In the rows below, list each line containing the string "kern".

Rows drawn from a collection:
****************************************

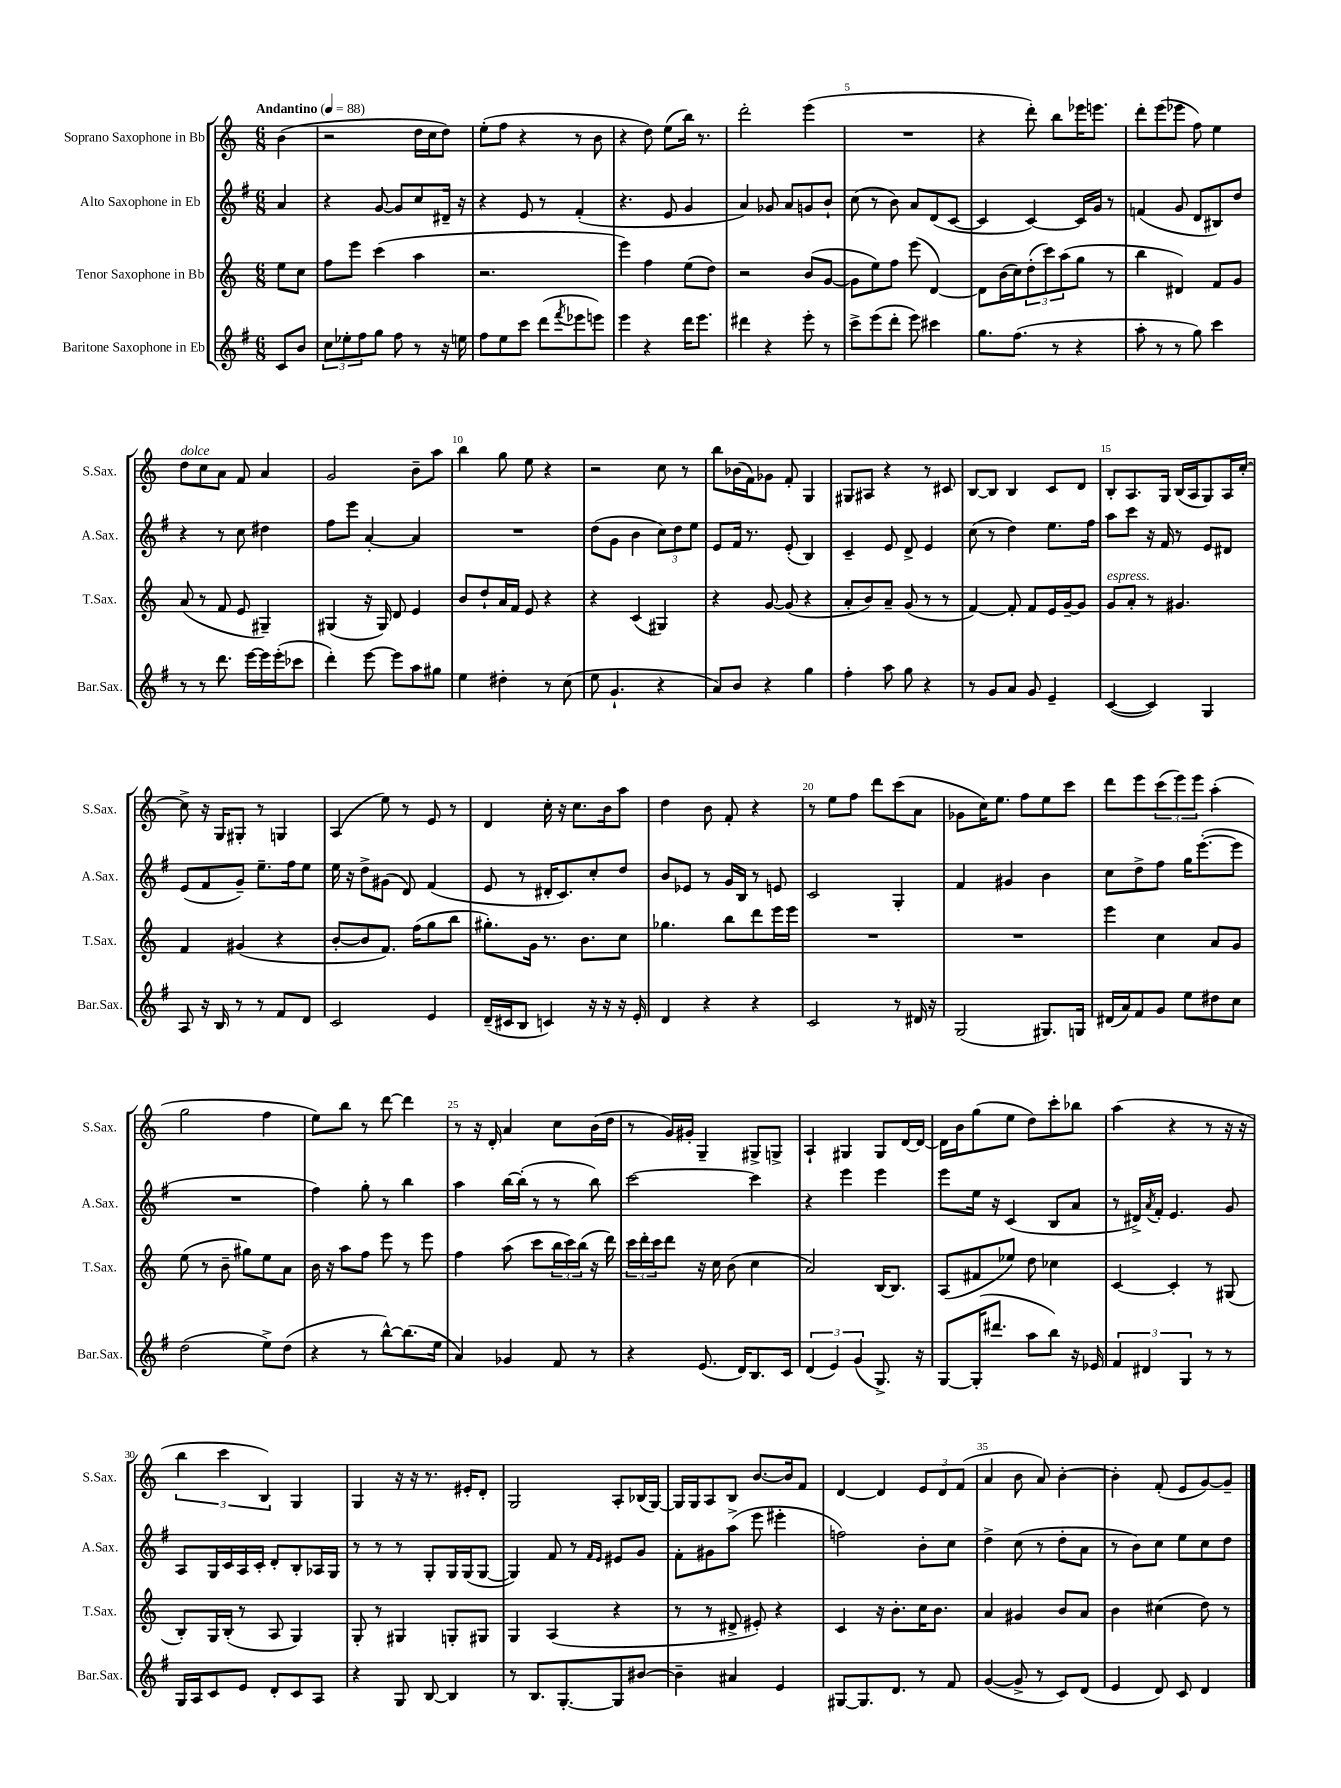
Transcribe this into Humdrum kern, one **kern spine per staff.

**kern	**kern	**kern	**kern
*staff4	*staff3	*staff2	*staff1
*clefG2	*clefG2	*clefG2	*clefG2
*k[f#]	*k[]	*k[f#]	*k[]
*M6/8	*M6/8	*M6/8	*M6/8
*MM88	*MM88	*MM88	*MM88
8c/L	8ee\L	4a/	(4b\
8b/J	8cc\J	.	.
=	=	=	=
12cc\L	8ff\L	4r	2r
12ee-'\	.	.	.
.	8eee\J	.	.
12ff#\	.	.	.
8gg\J	(4ccc\	[8g/	.
8ff#\	.	8g/]L	.
8r	4aa\	8cc/	16dd\LL
.	.	.	16cc\J
16r	.	16d#~/Jk	8dd\J)
16ee\	.	16r	.
=	=	=	=
8ff#\L	2.r	4r	(8ee'\L
8ee\	.	.	8ff\J
8ccc\J	.	8e/	4r
(8ddd\L	.	8r	.
8qfff#/	.	.	.
8eee-\	.	(4f#'/	8r
8eee\J)	.	.	8b\
=	=	=	=
4eee\	4eee\)	4.r	4r
4r	4ff\	.	8dd\)
.	.	8e/	(8ee\L
16ddd\LK	(8ee\L	4g/	16bb\Jk)
8.eee\J	.	.	8.r
.	8dd\J)	.	.
=	=	=	=
4ddd#\	2r	4a/)	2ddd'\
4r	.	8g-/	.
.	.	8a/L	.
8eee'\	(8b/L	8g/	(4eee\
8r	[8g/J	8b`/J	.
=	=	=	=
8ccc^\L	8g\]L	(8cc\	2.r
(8eee\	8ee\)	8r	.
8ddd'\J	8ff\J	8b\)	.
8eee\)	(8eee\	8a/L	.
4ccc#\	[4d/)	(8d/	.
.	.	[8c/J	.
=	=	=	=
8.gg\L	8d\]L	4c/]	4r
.	(16b\L	.	.
(8.ff#\J	16cc\J)	.	.
.	(12dd'\	[4c/)	8ddd'\)
.	12ccc\)	.	.
8r	.	.	8bb\L
.	(12aa\	.	.
4r	8gg\J	16c/]LL	16eee-\K
.	.	16g/JJ	8.eee\J
.	8r	8r	.
=	=	=	=
8aa'\	4bb\	(4f/	8ddd'\L
8r	.	.	(8eee\
8r	4d#/)	8g/	8eee-\J
8gg\)	.	8d/L	8ff\)
4ccc\	8f/L	8B#/)	4ee\
.	8g/J	8dd/J	.
=	=	=	=
8r	(8a/	4r	8dd\L
8r	8r	.	8cc\
8.ddd\	8f/	8r	8a\J
.	8e/	8cc\	8f/
[16eee\LL	.	.	.
16eee\]	4G#~/)	4dd#\	4a/
(16eee'\J	.	.	.
8ccc-\J	.	.	.
=	=	=	=
4ddd'\)	(4G#/	8ff#\L	2g/
.	.	8eee\J	.
[8eee\	16r	[4a'/	.
.	16G#/)	.	.
8eee\]L	8d/	.	.
8aa\	4e/	4a/]	8b~\L
8gg#\J	.	.	8aa\J
=	=	=	=
4ee\	8b/L	2.r	4bb\
.	8dd`/	.	.
4dd#'\	16a/L	.	8gg\
.	16f/JJ	.	.
.	8e/	.	8ee\
8r	4r	.	4r
(8cc\	.	.	.
=	=	=	=
8ee\	4r	(8dd\L	2r
4.g`/	.	8g\J	.
.	(4c/	4b\	.
4r	4G#/)	12cc\L)	8cc\
.	.	12dd\	.
.	.	.	8r
.	.	12ee\J	.
=	=	=	=
8a/L)	4r	8e/L	8bb\L
8b/J	.	16f#/Jk	(16b-\L
.	.	8.r	16f\J)
4r	[8g/	.	8g-\J
.	(8g/]	(8e'/	8f'/
4gg\	4r	4B/)	4G/
=	=	=	=
4ff#'\	8a'/L	4c~/	8G#/L
.	8b/)	.	8A#/J
8aa\	8a~/J	8e/	4r
8gg\	(8g/	8d^/	.
4r	8r	4e/	8r
.	8r	.	8c#/
=	=	=	=
8r	[4f/)	(8cc\	[8B/L
8g/L	.	8r	8B/]J
8a/J	8f'/]	4dd\)	4B/
8g/	8f/L	.	.
4e~/	16e/L	8.ee\L	8c/L
.	[16g~/J	.	.
.	8g/]J	.	8d/J
.	.	16ff#\Jk	.
=	=	=	=
([4c/	8g/L	8aa\L	8B'/L
.	8a'/J	8ccc\J	8.A/
4c/])	8r	16r	.
.	.	16f#/	16G/Jk
.	4.g#/	8r	(16B/LL
.	.	.	16A/J
4G/	.	8e/L	8G/)
.	.	8d#/J	16A/L
.	.	.	[16cc'/JJ
=	=	=	=
8A/	4f/	(8e/L	8cc^\]
16r	.	8f#/	16r
16B/	.	.	16G/LK
8r	(4g#/	8g~/J)	8G#'/J
8r	.	8.ee~\L	8r
8f#/L	4r	.	4G/
.	.	16ff#\k	.
8d/J	.	8ee\J	.
=	=	=	=
2c/	[8b'/L	16ee\	(4A/
.	.	16r	.
.	8b/]	8dd^\L	.
.	8.f/J)	(8g#\J	8ee\)
.	.	8d/)	8r
.	(16ff\LK	.	.
4e/	8gg\	(4f#/	8e/
.	8bb\J	.	8r
=	=	=	=
(16d~/LL	8.gg#'\L)	8e/	4d/
16c#/J	.	.	.
8B/J	.	8r	.
.	16g\Jk	.	.
4c/)	8.r	16d#'/LK	16cc'\
.	.	8.c/)	16r
.	.	.	8.cc\L
.	8.b\L	.	.
16r	.	8cc'/	.
16r	.	.	16b\k
16r	8cc\J	8dd/J	8aa\J
16e'/	.	.	.
=	=	=	=
4d/	4.gg-\	8b/L	4dd\
.	.	8e-/J	.
4r	.	8r	8b\
.	8bb\L	16g/LL	8f'/
.	.	16B/JJ	.
4r	8ddd\	8r	4r
.	16eee\L	8e/	.
.	16eee\JJ	.	.
=	=	=	=
2c/	2.r	2c/	8r
.	.	.	8ee\L
.	.	.	8ff\J
.	.	.	8ddd\L
8r	.	4G'/	(8ccc\
16d#/	.	.	8a\J
16r	.	.	.
=	=	=	=
(2G/	2.r	4f#/	8g-\L
.	.	.	16cc\K)
.	.	.	8.ee\J
.	.	4g#/	.
.	.	.	8ff\L
8.G#/L)	.	4b\	8ee\
.	.	.	8ccc\J
16G/Jk	.	.	.
=	=	=	=
(16d#/LL	4eee\	8cc\L	8ddd\L
16a/J)	.	.	.
8f#/	.	8dd^\	8eee\
8g/J	4cc\	8ff#\J	(12ccc\
.	.	.	12eee\)
8ee\L	.	16gg\LK	.
.	.	.	12eee\J
.	.	([8.eee'\	.
8dd#\	8a/L	.	(4aa'\
8cc\J	8g/J	8eee\]J	.
=	=	=	=
(2dd\	(8ee\	2.r	2gg\
.	8r	.	.
.	8b~\	.	.
.	8gg#\L)	.	.
8ee^\L)	8ee\	.	4ff\
(8dd\J	8a\J	.	.
=	=	=	=
4r	16b\	4ff#\)	8ee\L)
.	16r	.	.
.	8aa\L	.	8bb\J
8r	8ff\J	8gg'\	8r
[8bb^^\L)	8eee\	8r	[8ddd\
(8.bb\]	8r	4bb\	4ddd\]
.	8eee\	.	.
16ee\Jk	.	.	.
=	=	=	=
4a/)	4ff\	4aa\	8r
.	.	.	16r
.	.	.	16d'/
4g-/	(8aa\	[16bb\LL	4a/
.	.	(16bb'\]JJ	.
.	8ccc\L	8r	.
8f#/	24bb\L	8r	8cc\L
.	24ccc\)	.	.
.	(24bb\JJ	.	.
8r	16r	8bb\)	(16b\L
.	16ddd\)	.	16dd\JJ
=	=	=	=
4r	24ccc\LL	[2ccc\	8r
.	24ddd'\	.	.
.	24ccc\J	.	.
.	8ddd\J	.	16g/LL)
.	.	.	16g#'/JJ
(8.e/	16r	.	4G~/
.	16cc\	.	.
.	(8b\	.	.
16d/LK)	.	.	.
8.B/	4cc\	4ccc\]	8G#^/L
.	.	.	8G^/J
16c/Jk	.	.	.
=	=	=	=
(6d/	2a/)	4r	4A`/
6e/)	.	.	.
.	.	4eee\	4G#/
(6g/	.	.	.
8.G^/)	[16B/LK	4eee\	8G#/L
.	8.B/]J	.	.
.	.	.	[16d/L
16r	.	.	16d/_JJ
=	=	=	=
[8G/L	(8A/L	8eee\L	16d\]LL
.	.	.	16b\J
(16G'/]K	8f#/	16ee\Jk	(8gg\
8.ddd#/J	.	16r	.
.	8ee-/J)	(4c/	8ee\J
8aa\L	8dd\	.	8dd\L)
8bb\J)	4cc-\	8B/L	8ccc'\
16r	.	8a/J	8bb-\J
16e-/	.	.	.
=	=	=	=
6f#/	[4c/	8r	(4aa\
.	.	16d#^/LL)	.
6d#/	.	.	.
.	.	8qa/	.
.	.	16f#'/JJ	.
.	4c'/]	4.e/	4r
6G/	.	.	.
8r	8r	.	8r
8r	(8G#/	8g/	16r
.	.	.	16r
=	=	=	=
16G/LL	8B'/L)	8A/L	6bb\
16A/J	.	.	.
8c/	16G/L	16G/L	.
.	.	.	6ccc\
.	(16B'/JJ	16c/	.
8e/J	8r	16A/	.
.	.	16c'/JJ	.
.	.	.	6B/)
8d'/L	8A/	8d'/L	.
8c/	4G/)	8B'/	4G/
8A/J	.	16A-/L	.
.	.	16G/JJ	.
=	=	=	=
4r	8G'/	8r	4G/
.	8r	8r	.
8G/	4G#/	8r	16r
.	.	.	16r
[8B/	.	8G'/L	8.r
4B/]	8G'/L	16G/L	.
.	.	(16G/J	16e#'/LK
.	8G#/J	[8G/J	8d'/J
=	=	=	=
8r	4G/	4G/])	2G/
8.B/L	.	.	.
.	(4A/	8f#/	.
[8.G'/	.	.	.
.	.	8r	.
.	.	16qqf#/LL	.
.	.	16qqe/JJ	.
8G/]	4r	8e#/L	8A'/L
[8b#/J	.	8g/J	(16B-/L
.	.	.	[16G/JJ)
=	=	=	=
4b#~\]	8r	8f#'\L	16G/]LL
.	.	.	16G/J
.	8r	8g#\	8A/
4a#/	8d#^/	(8aa^\J	8B/J
.	8e#'/)	8eee\	[8.b/L
4e/	4r	4eee#'\	.
.	.	.	16b/]k
.	.	.	8f/J
=	=	=	=
[8G#/L	4c/	2ff\)	[4d/
8.G#/]	.	.	.
.	16r	.	4d/]
8.d/J	8.b'\L	.	.
8r	16cc\K	8b'\L	12e/L
.	8.b\J	.	.
.	.	.	12d/
8f#/	.	8cc\J	.
.	.	.	(12f/J
=	=	=	=
([4g/	4a/	4dd^\	4a/
8g^/]	4g#/	(8cc\	8b\
8r	.	8r	8a/)
8c/L)	8b/L	8dd'\L	[4b'\
(8d/J	8a/J	8a\J	.
=	=	=	=
4e/	4b\	8r	4b'\]
.	.	8b\L)	.
8d/)	(4cc#\	8cc\J	(8f'/
8c/	.	8ee\L	8e/L
4d/	8dd\)	8cc\	[8g/)
.	8r	8dd\J	8g~/]J
==	==	==	==
*-	*-	*-	*-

****************************************

▸ CORRECT ANSWER:
Transcribe this into Humdrum kern, one **kern spine per staff.
**kern	**kern	**kern	**kern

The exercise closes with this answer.